▸ Task: Print the data below again in full, exactly as it stands, with no images.

START Material provided

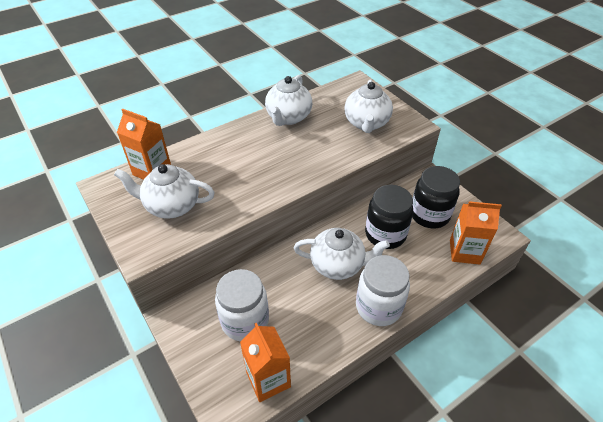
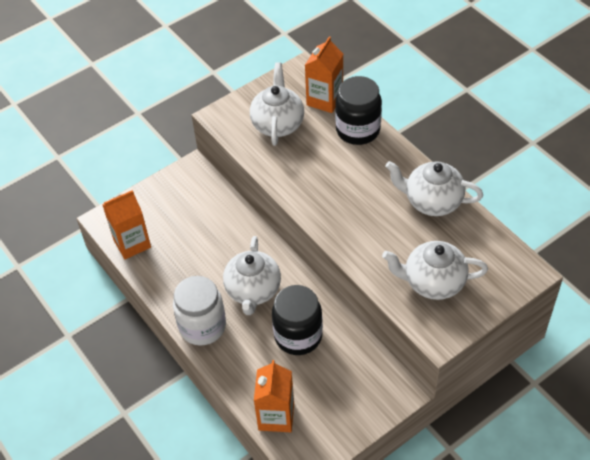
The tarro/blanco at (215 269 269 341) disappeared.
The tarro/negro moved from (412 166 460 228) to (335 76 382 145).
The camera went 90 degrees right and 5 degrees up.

END Material provided

▸ Reply:
The tarro/blanco at (215 269 269 341) disappeared.
The tarro/negro moved from (412 166 460 228) to (335 76 382 145).
The camera went 90 degrees right and 5 degrees up.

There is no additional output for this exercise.